HOW TO COMPLETE THIS TASK – Set down exactly the lines below, starting at the one that contains "bench: (669, 269) -> (272, 164), width x1.36" and ending at the one that contains "window: (328, 61) -> (512, 417), moved", with both of those lines included and nothing else.

Layout change descriptions:
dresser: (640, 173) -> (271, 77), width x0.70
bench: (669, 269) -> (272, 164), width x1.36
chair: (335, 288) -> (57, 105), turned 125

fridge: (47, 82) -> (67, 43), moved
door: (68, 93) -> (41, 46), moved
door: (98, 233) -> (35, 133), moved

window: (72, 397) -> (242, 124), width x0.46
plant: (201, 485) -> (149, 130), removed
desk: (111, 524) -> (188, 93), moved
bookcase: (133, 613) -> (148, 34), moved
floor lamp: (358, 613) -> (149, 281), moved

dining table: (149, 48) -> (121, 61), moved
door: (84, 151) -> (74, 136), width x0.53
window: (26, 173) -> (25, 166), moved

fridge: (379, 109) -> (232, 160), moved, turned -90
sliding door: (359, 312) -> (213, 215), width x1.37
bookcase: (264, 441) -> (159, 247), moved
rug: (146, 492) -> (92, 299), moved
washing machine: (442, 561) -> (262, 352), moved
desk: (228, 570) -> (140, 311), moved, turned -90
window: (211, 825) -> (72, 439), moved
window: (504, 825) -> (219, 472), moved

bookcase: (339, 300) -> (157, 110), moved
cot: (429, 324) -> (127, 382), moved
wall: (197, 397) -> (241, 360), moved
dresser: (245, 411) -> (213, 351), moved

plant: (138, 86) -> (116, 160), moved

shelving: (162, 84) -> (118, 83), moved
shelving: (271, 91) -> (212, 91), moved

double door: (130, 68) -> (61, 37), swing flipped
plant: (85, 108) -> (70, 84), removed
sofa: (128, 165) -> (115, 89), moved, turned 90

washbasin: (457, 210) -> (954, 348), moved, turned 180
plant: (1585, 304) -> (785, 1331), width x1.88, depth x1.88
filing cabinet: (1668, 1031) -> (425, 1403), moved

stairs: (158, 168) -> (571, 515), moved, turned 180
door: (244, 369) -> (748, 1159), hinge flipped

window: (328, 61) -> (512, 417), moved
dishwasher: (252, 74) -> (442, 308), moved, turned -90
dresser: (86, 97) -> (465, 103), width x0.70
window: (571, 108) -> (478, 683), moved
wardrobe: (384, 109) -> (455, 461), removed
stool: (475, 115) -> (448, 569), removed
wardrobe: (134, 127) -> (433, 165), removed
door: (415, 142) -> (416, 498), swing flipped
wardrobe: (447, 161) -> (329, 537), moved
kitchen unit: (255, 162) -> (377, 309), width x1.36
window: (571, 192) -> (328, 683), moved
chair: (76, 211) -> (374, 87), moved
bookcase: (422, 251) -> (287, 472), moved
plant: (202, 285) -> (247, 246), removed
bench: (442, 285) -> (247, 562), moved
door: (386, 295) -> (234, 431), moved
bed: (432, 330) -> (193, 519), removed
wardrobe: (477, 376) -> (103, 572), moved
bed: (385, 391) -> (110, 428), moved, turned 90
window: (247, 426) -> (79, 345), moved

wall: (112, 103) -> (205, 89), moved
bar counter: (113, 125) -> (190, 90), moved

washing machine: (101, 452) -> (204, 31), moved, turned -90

RESPONSE AREA –
bench: (669, 269) -> (272, 164), width x1.36
chair: (335, 288) -> (57, 105), turned 125

fridge: (47, 82) -> (67, 43), moved
door: (68, 93) -> (41, 46), moved
door: (98, 233) -> (35, 133), moved

window: (72, 397) -> (242, 124), width x0.46
plant: (201, 485) -> (149, 130), removed
desk: (111, 524) -> (188, 93), moved
bookcase: (133, 613) -> (148, 34), moved
floor lamp: (358, 613) -> (149, 281), moved

dining table: (149, 48) -> (121, 61), moved
door: (84, 151) -> (74, 136), width x0.53
window: (26, 173) -> (25, 166), moved

fridge: (379, 109) -> (232, 160), moved, turned -90
sliding door: (359, 312) -> (213, 215), width x1.37
bookcase: (264, 441) -> (159, 247), moved
rug: (146, 492) -> (92, 299), moved
washing machine: (442, 561) -> (262, 352), moved
desk: (228, 570) -> (140, 311), moved, turned -90
window: (211, 825) -> (72, 439), moved
window: (504, 825) -> (219, 472), moved

bookcase: (339, 300) -> (157, 110), moved
cot: (429, 324) -> (127, 382), moved
wall: (197, 397) -> (241, 360), moved
dresser: (245, 411) -> (213, 351), moved

plant: (138, 86) -> (116, 160), moved

shelving: (162, 84) -> (118, 83), moved
shelving: (271, 91) -> (212, 91), moved

double door: (130, 68) -> (61, 37), swing flipped
plant: (85, 108) -> (70, 84), removed
sofa: (128, 165) -> (115, 89), moved, turned 90

washbasin: (457, 210) -> (954, 348), moved, turned 180
plant: (1585, 304) -> (785, 1331), width x1.88, depth x1.88
filing cabinet: (1668, 1031) -> (425, 1403), moved

stairs: (158, 168) -> (571, 515), moved, turned 180
door: (244, 369) -> (748, 1159), hinge flipped

window: (328, 61) -> (512, 417), moved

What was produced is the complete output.